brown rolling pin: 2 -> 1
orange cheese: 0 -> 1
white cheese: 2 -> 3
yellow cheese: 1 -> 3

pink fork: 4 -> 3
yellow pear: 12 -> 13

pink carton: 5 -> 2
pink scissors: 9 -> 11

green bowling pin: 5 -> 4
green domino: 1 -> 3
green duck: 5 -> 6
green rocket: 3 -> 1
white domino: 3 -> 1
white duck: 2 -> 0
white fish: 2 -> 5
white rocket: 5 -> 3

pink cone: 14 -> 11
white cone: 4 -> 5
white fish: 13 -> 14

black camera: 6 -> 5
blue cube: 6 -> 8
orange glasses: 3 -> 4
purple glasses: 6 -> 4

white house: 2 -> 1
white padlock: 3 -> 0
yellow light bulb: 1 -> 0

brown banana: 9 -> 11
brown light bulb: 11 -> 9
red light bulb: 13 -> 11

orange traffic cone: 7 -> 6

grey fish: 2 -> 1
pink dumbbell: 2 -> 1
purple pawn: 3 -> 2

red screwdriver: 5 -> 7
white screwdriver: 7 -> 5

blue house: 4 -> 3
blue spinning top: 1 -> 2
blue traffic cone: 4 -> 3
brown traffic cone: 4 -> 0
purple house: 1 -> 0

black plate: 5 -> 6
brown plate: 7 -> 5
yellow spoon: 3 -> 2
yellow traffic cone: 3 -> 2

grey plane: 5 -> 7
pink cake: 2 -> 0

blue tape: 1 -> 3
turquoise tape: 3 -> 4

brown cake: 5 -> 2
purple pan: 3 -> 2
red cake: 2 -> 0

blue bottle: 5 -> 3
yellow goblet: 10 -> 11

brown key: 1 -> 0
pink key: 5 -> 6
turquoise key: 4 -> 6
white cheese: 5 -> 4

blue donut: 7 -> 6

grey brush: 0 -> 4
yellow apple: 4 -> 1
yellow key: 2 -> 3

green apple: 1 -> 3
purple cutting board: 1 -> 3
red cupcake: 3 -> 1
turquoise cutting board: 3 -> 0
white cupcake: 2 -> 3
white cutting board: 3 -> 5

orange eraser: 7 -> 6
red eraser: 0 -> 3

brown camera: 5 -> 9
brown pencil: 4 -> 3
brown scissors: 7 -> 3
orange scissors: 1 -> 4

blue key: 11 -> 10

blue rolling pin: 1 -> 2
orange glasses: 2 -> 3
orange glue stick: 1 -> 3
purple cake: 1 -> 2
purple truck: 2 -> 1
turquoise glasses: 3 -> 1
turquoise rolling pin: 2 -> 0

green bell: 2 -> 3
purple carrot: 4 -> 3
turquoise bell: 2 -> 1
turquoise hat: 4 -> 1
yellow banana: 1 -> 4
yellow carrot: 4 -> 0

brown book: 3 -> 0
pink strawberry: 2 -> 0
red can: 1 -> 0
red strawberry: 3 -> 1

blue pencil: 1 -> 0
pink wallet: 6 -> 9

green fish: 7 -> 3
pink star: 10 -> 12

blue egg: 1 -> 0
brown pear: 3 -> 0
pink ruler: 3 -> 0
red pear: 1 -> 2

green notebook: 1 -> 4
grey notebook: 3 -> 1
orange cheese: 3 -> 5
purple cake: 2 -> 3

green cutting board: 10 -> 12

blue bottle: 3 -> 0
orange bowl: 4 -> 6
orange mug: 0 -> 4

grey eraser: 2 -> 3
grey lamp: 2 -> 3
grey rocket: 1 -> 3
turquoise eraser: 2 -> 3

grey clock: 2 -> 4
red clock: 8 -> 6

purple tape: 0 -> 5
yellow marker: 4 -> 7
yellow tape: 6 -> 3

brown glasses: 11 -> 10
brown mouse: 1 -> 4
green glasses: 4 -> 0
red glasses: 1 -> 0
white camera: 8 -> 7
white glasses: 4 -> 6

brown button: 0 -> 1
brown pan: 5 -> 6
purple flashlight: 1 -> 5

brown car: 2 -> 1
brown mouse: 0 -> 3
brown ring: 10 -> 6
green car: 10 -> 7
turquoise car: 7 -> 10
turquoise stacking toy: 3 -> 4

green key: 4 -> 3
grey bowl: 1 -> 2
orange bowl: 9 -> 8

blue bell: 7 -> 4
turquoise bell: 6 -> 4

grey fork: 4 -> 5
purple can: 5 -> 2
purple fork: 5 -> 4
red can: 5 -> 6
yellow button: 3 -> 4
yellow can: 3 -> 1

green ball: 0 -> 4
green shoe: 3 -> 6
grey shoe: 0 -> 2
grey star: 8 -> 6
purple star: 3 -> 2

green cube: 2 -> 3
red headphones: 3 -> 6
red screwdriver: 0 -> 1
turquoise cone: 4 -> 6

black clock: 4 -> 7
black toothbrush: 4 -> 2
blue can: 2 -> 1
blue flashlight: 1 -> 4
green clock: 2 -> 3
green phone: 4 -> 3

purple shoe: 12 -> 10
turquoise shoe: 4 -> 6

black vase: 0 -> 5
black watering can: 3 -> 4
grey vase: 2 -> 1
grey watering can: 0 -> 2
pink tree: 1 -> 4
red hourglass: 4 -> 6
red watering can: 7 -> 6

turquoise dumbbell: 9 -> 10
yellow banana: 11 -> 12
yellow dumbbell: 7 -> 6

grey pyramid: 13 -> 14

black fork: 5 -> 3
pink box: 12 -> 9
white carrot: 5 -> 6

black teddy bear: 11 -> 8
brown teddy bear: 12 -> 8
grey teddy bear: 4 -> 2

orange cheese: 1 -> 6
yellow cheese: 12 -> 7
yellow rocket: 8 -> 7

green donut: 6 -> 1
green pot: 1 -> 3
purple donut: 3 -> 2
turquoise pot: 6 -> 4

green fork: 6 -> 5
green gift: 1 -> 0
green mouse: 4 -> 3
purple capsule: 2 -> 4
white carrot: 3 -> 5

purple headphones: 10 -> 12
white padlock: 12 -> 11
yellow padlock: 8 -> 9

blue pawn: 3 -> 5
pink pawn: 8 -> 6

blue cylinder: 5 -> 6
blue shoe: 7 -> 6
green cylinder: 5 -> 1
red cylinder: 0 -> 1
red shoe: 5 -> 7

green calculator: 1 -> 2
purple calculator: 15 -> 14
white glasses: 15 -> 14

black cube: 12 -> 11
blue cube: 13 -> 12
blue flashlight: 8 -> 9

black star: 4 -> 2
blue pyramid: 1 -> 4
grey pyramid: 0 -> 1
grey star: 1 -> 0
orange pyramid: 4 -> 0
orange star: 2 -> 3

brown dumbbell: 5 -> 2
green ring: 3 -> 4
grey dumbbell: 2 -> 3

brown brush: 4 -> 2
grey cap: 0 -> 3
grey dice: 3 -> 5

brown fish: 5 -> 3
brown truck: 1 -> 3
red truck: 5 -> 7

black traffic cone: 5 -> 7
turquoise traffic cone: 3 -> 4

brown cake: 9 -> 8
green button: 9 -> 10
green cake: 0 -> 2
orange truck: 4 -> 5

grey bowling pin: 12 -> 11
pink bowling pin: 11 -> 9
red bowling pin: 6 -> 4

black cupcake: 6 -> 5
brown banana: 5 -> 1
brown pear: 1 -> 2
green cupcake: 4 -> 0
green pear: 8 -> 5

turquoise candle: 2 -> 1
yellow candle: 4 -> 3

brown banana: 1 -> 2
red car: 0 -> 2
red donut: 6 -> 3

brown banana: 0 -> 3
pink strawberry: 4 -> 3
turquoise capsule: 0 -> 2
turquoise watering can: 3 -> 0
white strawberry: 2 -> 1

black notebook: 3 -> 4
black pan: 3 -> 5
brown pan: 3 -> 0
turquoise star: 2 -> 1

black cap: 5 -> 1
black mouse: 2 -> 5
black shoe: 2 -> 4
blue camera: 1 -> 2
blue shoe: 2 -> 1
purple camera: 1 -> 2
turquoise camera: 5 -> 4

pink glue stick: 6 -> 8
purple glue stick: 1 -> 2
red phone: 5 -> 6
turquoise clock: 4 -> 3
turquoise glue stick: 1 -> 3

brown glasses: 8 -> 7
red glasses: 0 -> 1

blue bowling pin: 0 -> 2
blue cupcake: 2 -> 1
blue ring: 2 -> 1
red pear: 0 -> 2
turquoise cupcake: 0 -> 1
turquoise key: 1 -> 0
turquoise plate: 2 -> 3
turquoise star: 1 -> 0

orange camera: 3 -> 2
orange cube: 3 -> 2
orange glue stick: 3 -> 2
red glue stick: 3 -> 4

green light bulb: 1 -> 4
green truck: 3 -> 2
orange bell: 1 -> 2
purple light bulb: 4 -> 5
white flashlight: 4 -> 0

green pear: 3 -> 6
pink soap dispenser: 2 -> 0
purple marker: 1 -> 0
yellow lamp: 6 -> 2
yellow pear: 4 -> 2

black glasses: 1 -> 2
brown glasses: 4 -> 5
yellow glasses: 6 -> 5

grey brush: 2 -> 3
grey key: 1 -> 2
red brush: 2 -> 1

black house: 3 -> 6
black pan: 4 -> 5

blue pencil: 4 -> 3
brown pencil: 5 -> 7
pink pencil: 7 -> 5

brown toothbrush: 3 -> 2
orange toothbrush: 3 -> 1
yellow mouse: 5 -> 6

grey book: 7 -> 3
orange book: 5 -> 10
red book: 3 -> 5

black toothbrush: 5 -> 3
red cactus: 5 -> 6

■ **Work order**:
Only one stretch of the data above is needed. Restate it word for word, from the line containing "yellow goblet: 10 -> 11" through the line containing "orange glue stick: 1 -> 3", both ends included.

■ **Completed exercise**:
yellow goblet: 10 -> 11

brown key: 1 -> 0
pink key: 5 -> 6
turquoise key: 4 -> 6
white cheese: 5 -> 4

blue donut: 7 -> 6

grey brush: 0 -> 4
yellow apple: 4 -> 1
yellow key: 2 -> 3

green apple: 1 -> 3
purple cutting board: 1 -> 3
red cupcake: 3 -> 1
turquoise cutting board: 3 -> 0
white cupcake: 2 -> 3
white cutting board: 3 -> 5

orange eraser: 7 -> 6
red eraser: 0 -> 3

brown camera: 5 -> 9
brown pencil: 4 -> 3
brown scissors: 7 -> 3
orange scissors: 1 -> 4

blue key: 11 -> 10

blue rolling pin: 1 -> 2
orange glasses: 2 -> 3
orange glue stick: 1 -> 3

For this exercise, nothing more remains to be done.